_ASSIGNMENT:_
What you return should match the data exactly, from the first line to the last.

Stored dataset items
◆ ◆ ◆ ◆

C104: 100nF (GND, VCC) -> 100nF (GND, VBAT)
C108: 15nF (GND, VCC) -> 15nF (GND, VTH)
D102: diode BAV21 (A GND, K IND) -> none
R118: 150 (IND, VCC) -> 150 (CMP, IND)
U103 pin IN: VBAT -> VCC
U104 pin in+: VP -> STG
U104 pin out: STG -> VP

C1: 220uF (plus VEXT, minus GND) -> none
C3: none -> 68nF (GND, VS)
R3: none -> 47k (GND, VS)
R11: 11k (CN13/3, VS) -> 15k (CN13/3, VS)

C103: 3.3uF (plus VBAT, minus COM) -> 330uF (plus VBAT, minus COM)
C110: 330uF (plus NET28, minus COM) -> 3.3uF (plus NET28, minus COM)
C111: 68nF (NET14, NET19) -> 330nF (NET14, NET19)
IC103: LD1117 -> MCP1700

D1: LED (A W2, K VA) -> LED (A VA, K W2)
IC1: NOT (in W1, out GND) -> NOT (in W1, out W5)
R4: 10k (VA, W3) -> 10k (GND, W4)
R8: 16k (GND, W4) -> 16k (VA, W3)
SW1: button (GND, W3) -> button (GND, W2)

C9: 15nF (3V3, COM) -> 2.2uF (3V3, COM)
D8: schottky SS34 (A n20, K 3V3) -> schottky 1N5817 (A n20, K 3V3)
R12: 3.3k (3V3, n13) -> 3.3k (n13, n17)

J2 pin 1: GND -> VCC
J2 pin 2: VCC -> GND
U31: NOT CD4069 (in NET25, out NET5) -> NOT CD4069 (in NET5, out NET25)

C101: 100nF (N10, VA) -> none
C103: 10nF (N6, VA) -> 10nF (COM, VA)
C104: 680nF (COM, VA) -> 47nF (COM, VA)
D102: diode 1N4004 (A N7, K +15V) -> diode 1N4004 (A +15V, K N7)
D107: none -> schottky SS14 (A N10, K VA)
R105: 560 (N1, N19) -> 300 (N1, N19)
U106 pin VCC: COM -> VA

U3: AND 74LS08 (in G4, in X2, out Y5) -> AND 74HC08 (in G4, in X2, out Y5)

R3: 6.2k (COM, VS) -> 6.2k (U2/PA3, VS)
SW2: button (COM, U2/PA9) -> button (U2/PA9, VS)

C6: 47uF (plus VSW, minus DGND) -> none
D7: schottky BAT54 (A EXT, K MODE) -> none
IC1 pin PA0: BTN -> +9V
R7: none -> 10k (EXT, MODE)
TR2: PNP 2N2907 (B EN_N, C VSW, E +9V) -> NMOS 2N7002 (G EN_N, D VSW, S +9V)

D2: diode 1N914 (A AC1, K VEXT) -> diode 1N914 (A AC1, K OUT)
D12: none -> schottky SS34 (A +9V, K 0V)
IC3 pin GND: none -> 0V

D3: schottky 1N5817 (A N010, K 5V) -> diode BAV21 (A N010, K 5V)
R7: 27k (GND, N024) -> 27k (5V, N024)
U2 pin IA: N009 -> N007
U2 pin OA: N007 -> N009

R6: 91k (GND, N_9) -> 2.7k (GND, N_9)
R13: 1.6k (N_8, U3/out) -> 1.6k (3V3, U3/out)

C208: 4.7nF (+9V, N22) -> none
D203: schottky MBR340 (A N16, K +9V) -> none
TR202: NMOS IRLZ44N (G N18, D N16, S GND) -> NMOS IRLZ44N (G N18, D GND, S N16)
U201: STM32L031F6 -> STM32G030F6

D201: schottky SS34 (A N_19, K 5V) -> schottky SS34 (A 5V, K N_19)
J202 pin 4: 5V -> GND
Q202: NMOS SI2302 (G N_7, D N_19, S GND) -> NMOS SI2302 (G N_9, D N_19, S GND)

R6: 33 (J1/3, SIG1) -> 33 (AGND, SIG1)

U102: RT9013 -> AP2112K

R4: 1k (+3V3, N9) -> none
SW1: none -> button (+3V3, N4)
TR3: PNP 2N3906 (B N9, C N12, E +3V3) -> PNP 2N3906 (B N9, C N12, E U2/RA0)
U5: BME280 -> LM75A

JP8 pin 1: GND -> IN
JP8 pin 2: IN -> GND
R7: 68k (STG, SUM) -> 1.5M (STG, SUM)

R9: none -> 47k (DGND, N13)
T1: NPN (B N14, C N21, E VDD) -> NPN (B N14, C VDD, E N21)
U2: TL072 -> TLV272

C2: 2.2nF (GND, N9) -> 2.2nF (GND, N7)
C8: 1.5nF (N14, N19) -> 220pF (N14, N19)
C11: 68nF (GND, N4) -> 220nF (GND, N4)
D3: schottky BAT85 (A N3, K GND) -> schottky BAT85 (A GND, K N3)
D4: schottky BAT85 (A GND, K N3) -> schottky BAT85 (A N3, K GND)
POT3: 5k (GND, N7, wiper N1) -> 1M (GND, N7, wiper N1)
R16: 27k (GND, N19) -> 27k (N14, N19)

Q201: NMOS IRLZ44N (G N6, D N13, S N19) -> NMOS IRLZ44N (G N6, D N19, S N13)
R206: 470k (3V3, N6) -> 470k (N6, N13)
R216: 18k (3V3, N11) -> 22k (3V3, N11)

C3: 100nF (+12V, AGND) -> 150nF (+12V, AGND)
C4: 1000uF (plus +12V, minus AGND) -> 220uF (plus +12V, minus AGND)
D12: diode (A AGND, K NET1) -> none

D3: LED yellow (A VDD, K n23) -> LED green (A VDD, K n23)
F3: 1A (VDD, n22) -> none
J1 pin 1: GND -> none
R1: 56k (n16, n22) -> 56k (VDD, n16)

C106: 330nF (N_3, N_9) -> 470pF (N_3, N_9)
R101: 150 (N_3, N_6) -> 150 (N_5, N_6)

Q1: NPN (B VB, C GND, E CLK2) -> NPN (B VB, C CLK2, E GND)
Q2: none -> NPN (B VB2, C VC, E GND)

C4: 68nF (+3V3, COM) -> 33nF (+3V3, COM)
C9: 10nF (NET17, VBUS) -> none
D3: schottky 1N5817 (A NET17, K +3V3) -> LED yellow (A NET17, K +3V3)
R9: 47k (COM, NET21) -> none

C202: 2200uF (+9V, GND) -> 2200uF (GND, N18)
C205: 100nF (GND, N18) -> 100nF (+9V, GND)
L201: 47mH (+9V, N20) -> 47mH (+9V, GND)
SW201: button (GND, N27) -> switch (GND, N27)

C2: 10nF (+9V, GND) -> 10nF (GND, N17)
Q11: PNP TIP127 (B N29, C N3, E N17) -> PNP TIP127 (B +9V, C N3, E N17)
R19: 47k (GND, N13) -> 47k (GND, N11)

◆ ◆ ◆ ◆

_FINISHED EXERCISE:_
C104: 100nF (GND, VCC) -> 100nF (GND, VBAT)
C108: 15nF (GND, VCC) -> 15nF (GND, VTH)
D102: diode BAV21 (A GND, K IND) -> none
R118: 150 (IND, VCC) -> 150 (CMP, IND)
U103 pin IN: VBAT -> VCC
U104 pin in+: VP -> STG
U104 pin out: STG -> VP

C1: 220uF (plus VEXT, minus GND) -> none
C3: none -> 68nF (GND, VS)
R3: none -> 47k (GND, VS)
R11: 11k (CN13/3, VS) -> 15k (CN13/3, VS)

C103: 3.3uF (plus VBAT, minus COM) -> 330uF (plus VBAT, minus COM)
C110: 330uF (plus NET28, minus COM) -> 3.3uF (plus NET28, minus COM)
C111: 68nF (NET14, NET19) -> 330nF (NET14, NET19)
IC103: LD1117 -> MCP1700

D1: LED (A W2, K VA) -> LED (A VA, K W2)
IC1: NOT (in W1, out GND) -> NOT (in W1, out W5)
R4: 10k (VA, W3) -> 10k (GND, W4)
R8: 16k (GND, W4) -> 16k (VA, W3)
SW1: button (GND, W3) -> button (GND, W2)

C9: 15nF (3V3, COM) -> 2.2uF (3V3, COM)
D8: schottky SS34 (A n20, K 3V3) -> schottky 1N5817 (A n20, K 3V3)
R12: 3.3k (3V3, n13) -> 3.3k (n13, n17)

J2 pin 1: GND -> VCC
J2 pin 2: VCC -> GND
U31: NOT CD4069 (in NET25, out NET5) -> NOT CD4069 (in NET5, out NET25)

C101: 100nF (N10, VA) -> none
C103: 10nF (N6, VA) -> 10nF (COM, VA)
C104: 680nF (COM, VA) -> 47nF (COM, VA)
D102: diode 1N4004 (A N7, K +15V) -> diode 1N4004 (A +15V, K N7)
D107: none -> schottky SS14 (A N10, K VA)
R105: 560 (N1, N19) -> 300 (N1, N19)
U106 pin VCC: COM -> VA

U3: AND 74LS08 (in G4, in X2, out Y5) -> AND 74HC08 (in G4, in X2, out Y5)

R3: 6.2k (COM, VS) -> 6.2k (U2/PA3, VS)
SW2: button (COM, U2/PA9) -> button (U2/PA9, VS)

C6: 47uF (plus VSW, minus DGND) -> none
D7: schottky BAT54 (A EXT, K MODE) -> none
IC1 pin PA0: BTN -> +9V
R7: none -> 10k (EXT, MODE)
TR2: PNP 2N2907 (B EN_N, C VSW, E +9V) -> NMOS 2N7002 (G EN_N, D VSW, S +9V)

D2: diode 1N914 (A AC1, K VEXT) -> diode 1N914 (A AC1, K OUT)
D12: none -> schottky SS34 (A +9V, K 0V)
IC3 pin GND: none -> 0V

D3: schottky 1N5817 (A N010, K 5V) -> diode BAV21 (A N010, K 5V)
R7: 27k (GND, N024) -> 27k (5V, N024)
U2 pin IA: N009 -> N007
U2 pin OA: N007 -> N009

R6: 91k (GND, N_9) -> 2.7k (GND, N_9)
R13: 1.6k (N_8, U3/out) -> 1.6k (3V3, U3/out)

C208: 4.7nF (+9V, N22) -> none
D203: schottky MBR340 (A N16, K +9V) -> none
TR202: NMOS IRLZ44N (G N18, D N16, S GND) -> NMOS IRLZ44N (G N18, D GND, S N16)
U201: STM32L031F6 -> STM32G030F6

D201: schottky SS34 (A N_19, K 5V) -> schottky SS34 (A 5V, K N_19)
J202 pin 4: 5V -> GND
Q202: NMOS SI2302 (G N_7, D N_19, S GND) -> NMOS SI2302 (G N_9, D N_19, S GND)

R6: 33 (J1/3, SIG1) -> 33 (AGND, SIG1)

U102: RT9013 -> AP2112K

R4: 1k (+3V3, N9) -> none
SW1: none -> button (+3V3, N4)
TR3: PNP 2N3906 (B N9, C N12, E +3V3) -> PNP 2N3906 (B N9, C N12, E U2/RA0)
U5: BME280 -> LM75A

JP8 pin 1: GND -> IN
JP8 pin 2: IN -> GND
R7: 68k (STG, SUM) -> 1.5M (STG, SUM)

R9: none -> 47k (DGND, N13)
T1: NPN (B N14, C N21, E VDD) -> NPN (B N14, C VDD, E N21)
U2: TL072 -> TLV272

C2: 2.2nF (GND, N9) -> 2.2nF (GND, N7)
C8: 1.5nF (N14, N19) -> 220pF (N14, N19)
C11: 68nF (GND, N4) -> 220nF (GND, N4)
D3: schottky BAT85 (A N3, K GND) -> schottky BAT85 (A GND, K N3)
D4: schottky BAT85 (A GND, K N3) -> schottky BAT85 (A N3, K GND)
POT3: 5k (GND, N7, wiper N1) -> 1M (GND, N7, wiper N1)
R16: 27k (GND, N19) -> 27k (N14, N19)

Q201: NMOS IRLZ44N (G N6, D N13, S N19) -> NMOS IRLZ44N (G N6, D N19, S N13)
R206: 470k (3V3, N6) -> 470k (N6, N13)
R216: 18k (3V3, N11) -> 22k (3V3, N11)

C3: 100nF (+12V, AGND) -> 150nF (+12V, AGND)
C4: 1000uF (plus +12V, minus AGND) -> 220uF (plus +12V, minus AGND)
D12: diode (A AGND, K NET1) -> none

D3: LED yellow (A VDD, K n23) -> LED green (A VDD, K n23)
F3: 1A (VDD, n22) -> none
J1 pin 1: GND -> none
R1: 56k (n16, n22) -> 56k (VDD, n16)

C106: 330nF (N_3, N_9) -> 470pF (N_3, N_9)
R101: 150 (N_3, N_6) -> 150 (N_5, N_6)

Q1: NPN (B VB, C GND, E CLK2) -> NPN (B VB, C CLK2, E GND)
Q2: none -> NPN (B VB2, C VC, E GND)

C4: 68nF (+3V3, COM) -> 33nF (+3V3, COM)
C9: 10nF (NET17, VBUS) -> none
D3: schottky 1N5817 (A NET17, K +3V3) -> LED yellow (A NET17, K +3V3)
R9: 47k (COM, NET21) -> none

C202: 2200uF (+9V, GND) -> 2200uF (GND, N18)
C205: 100nF (GND, N18) -> 100nF (+9V, GND)
L201: 47mH (+9V, N20) -> 47mH (+9V, GND)
SW201: button (GND, N27) -> switch (GND, N27)

C2: 10nF (+9V, GND) -> 10nF (GND, N17)
Q11: PNP TIP127 (B N29, C N3, E N17) -> PNP TIP127 (B +9V, C N3, E N17)
R19: 47k (GND, N13) -> 47k (GND, N11)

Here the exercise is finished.